Once you find the line with "[(0,235),(46,235),(46,285),(0,285),(0,235)]" in the listing below, set down exactly every line from it through the line with "[(99,285),(148,283),(148,350),(99,351),(99,285)]", but no pictures.

RECORD EXTRACTS:
══════════════════════════════

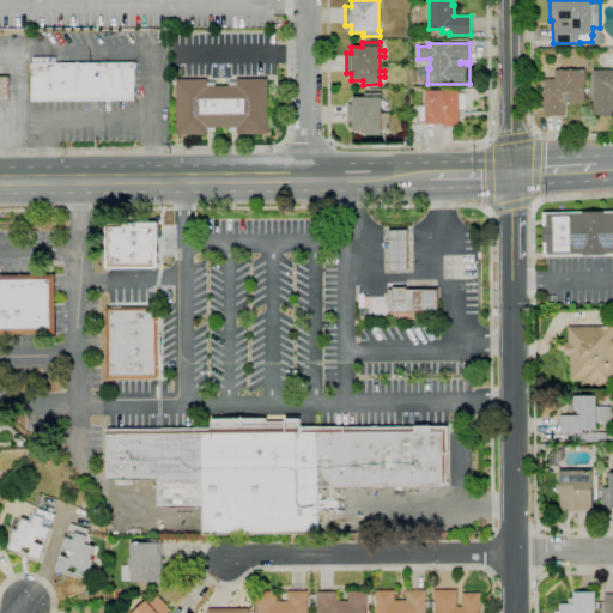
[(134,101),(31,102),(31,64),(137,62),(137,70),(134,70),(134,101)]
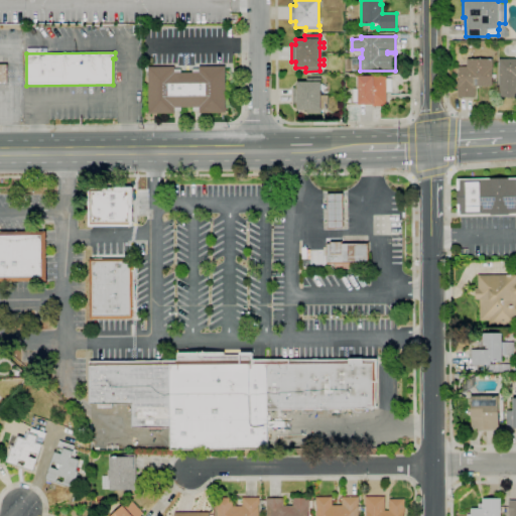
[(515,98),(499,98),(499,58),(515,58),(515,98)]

══════════════════════════════

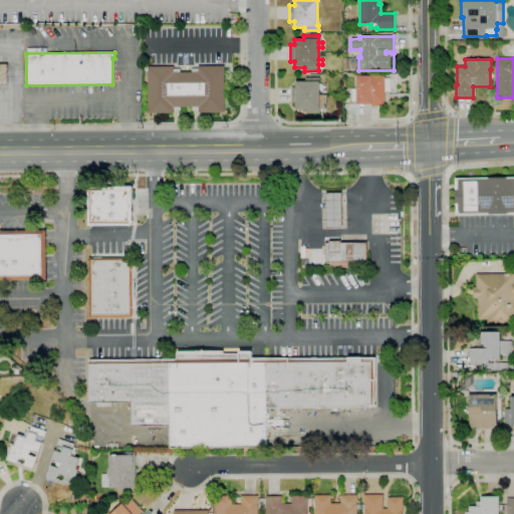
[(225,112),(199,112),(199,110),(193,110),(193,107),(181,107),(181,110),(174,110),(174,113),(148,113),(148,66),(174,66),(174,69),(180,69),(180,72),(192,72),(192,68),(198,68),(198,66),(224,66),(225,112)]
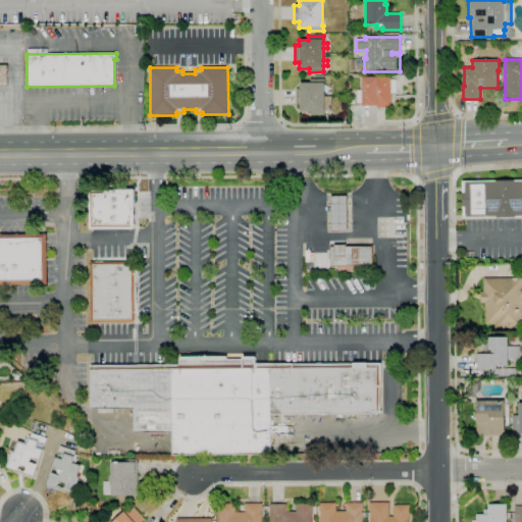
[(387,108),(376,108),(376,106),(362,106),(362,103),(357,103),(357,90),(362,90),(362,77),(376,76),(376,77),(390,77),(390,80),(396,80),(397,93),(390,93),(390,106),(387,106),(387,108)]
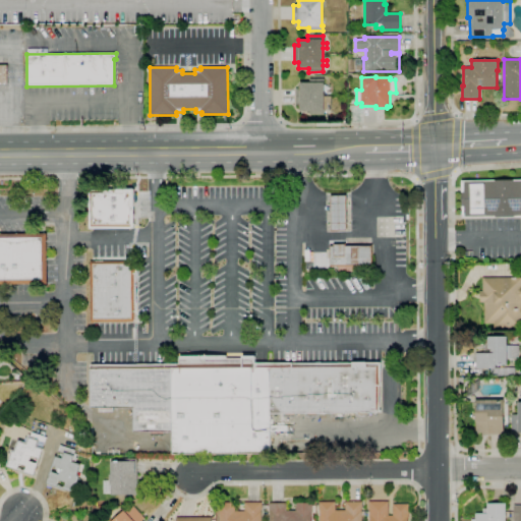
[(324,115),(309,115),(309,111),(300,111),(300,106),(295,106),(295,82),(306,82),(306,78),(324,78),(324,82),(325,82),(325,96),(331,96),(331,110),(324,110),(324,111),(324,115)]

══════════════════════════════

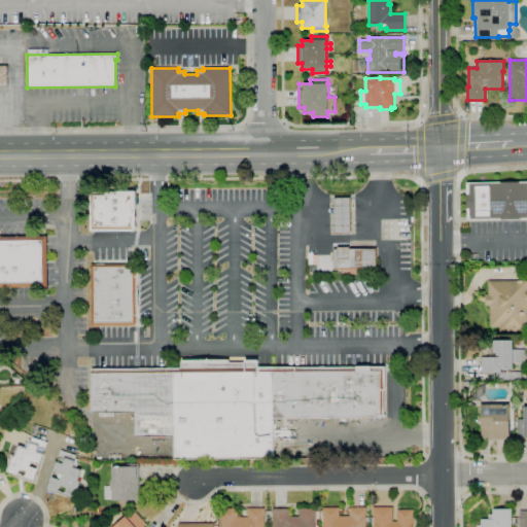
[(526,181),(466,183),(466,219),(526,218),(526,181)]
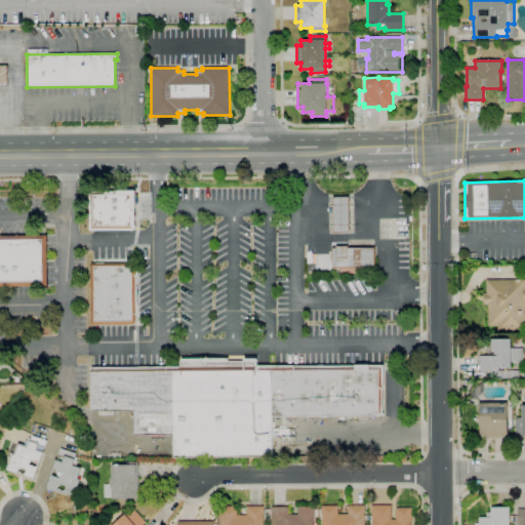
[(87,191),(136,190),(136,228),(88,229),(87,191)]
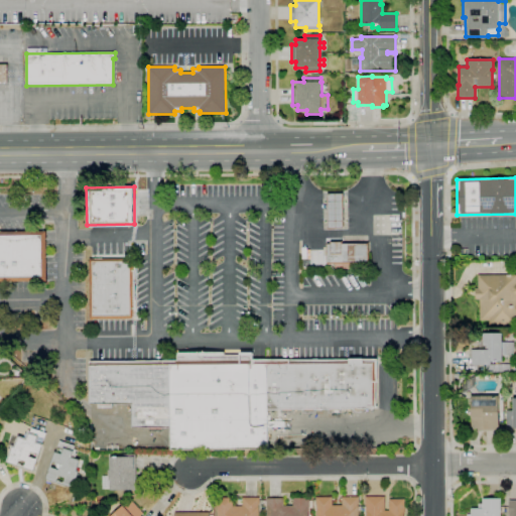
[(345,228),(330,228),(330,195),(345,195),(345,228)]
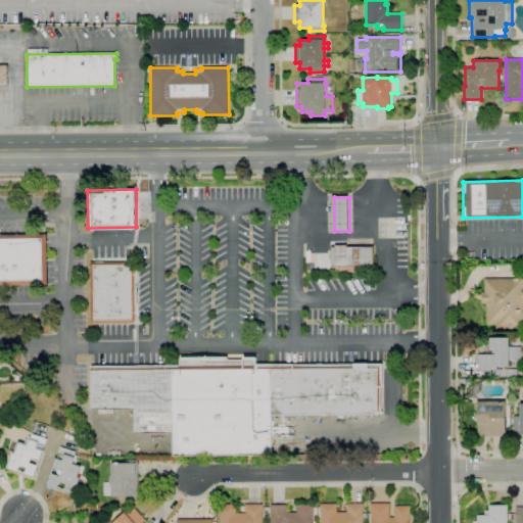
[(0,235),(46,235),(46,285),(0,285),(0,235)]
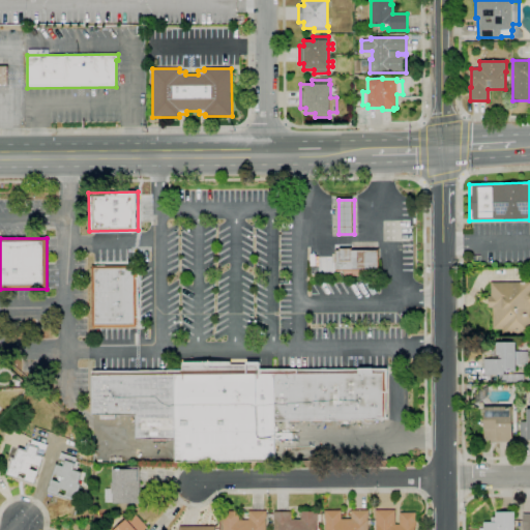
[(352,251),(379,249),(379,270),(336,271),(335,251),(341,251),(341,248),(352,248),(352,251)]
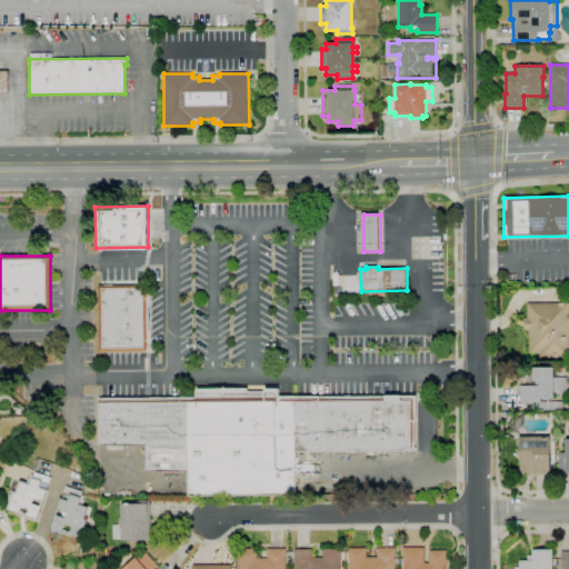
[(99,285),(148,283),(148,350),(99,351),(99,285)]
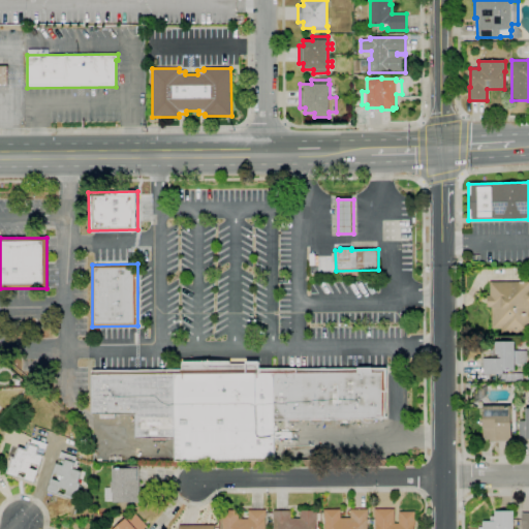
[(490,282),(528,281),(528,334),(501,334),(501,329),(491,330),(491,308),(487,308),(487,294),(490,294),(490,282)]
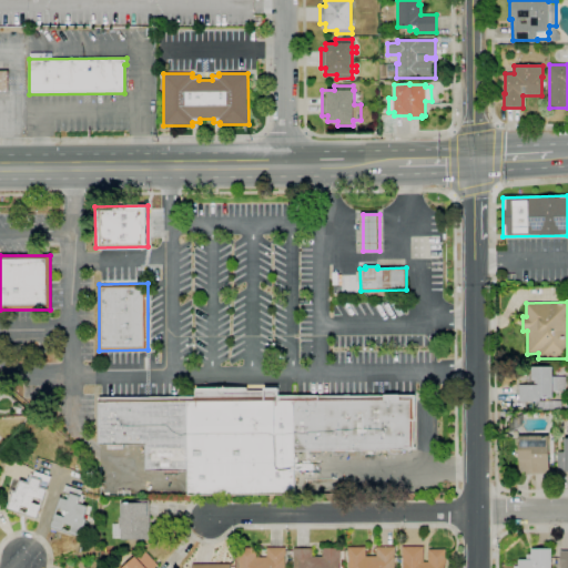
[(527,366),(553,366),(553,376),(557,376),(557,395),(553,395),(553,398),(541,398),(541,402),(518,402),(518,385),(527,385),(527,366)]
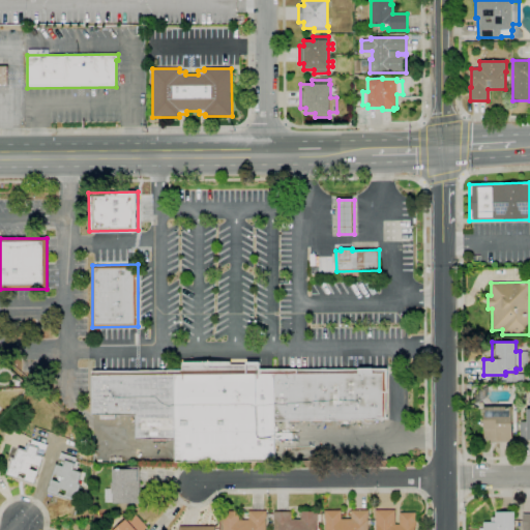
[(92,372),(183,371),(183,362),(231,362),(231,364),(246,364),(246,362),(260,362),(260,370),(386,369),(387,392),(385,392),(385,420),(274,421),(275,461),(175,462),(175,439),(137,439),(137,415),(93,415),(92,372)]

══════════════════════════════

TASK RESULT:
[(0,235),(46,235),(46,285),(0,285),(0,235)]
[(352,251),(379,249),(379,270),(336,271),(335,251),(341,251),(341,248),(352,248),(352,251)]
[(99,285),(148,283),(148,350),(99,351),(99,285)]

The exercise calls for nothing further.